● DATA SECTION
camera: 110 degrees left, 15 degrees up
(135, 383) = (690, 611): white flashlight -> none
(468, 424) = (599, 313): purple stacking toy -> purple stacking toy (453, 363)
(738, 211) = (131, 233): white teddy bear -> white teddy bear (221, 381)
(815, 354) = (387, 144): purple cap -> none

--

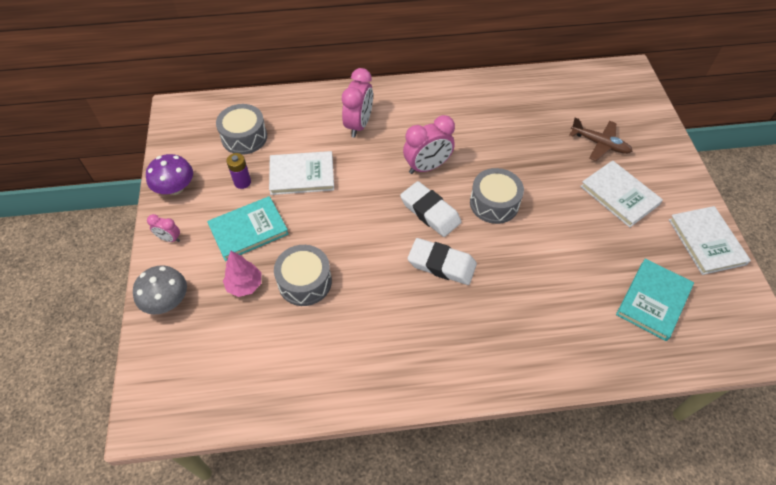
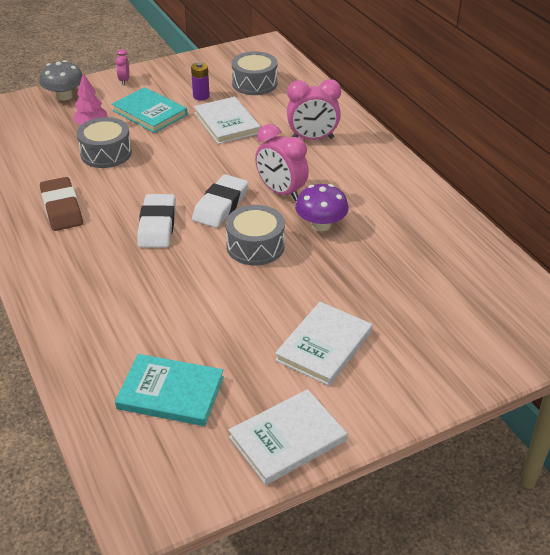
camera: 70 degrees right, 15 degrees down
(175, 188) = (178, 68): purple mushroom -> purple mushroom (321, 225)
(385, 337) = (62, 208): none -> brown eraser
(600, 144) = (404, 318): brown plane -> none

● HOW TO COMPLETE THIS TASK
Give only the lines from the one holding "camera: 70 degrees right, 15 degrees down" through the one holding "(600, 144) = (404, 318): brown plane -> none", each restated exactly as it appears above.

● ANSWER TO THIS TASK
camera: 70 degrees right, 15 degrees down
(175, 188) = (178, 68): purple mushroom -> purple mushroom (321, 225)
(385, 337) = (62, 208): none -> brown eraser
(600, 144) = (404, 318): brown plane -> none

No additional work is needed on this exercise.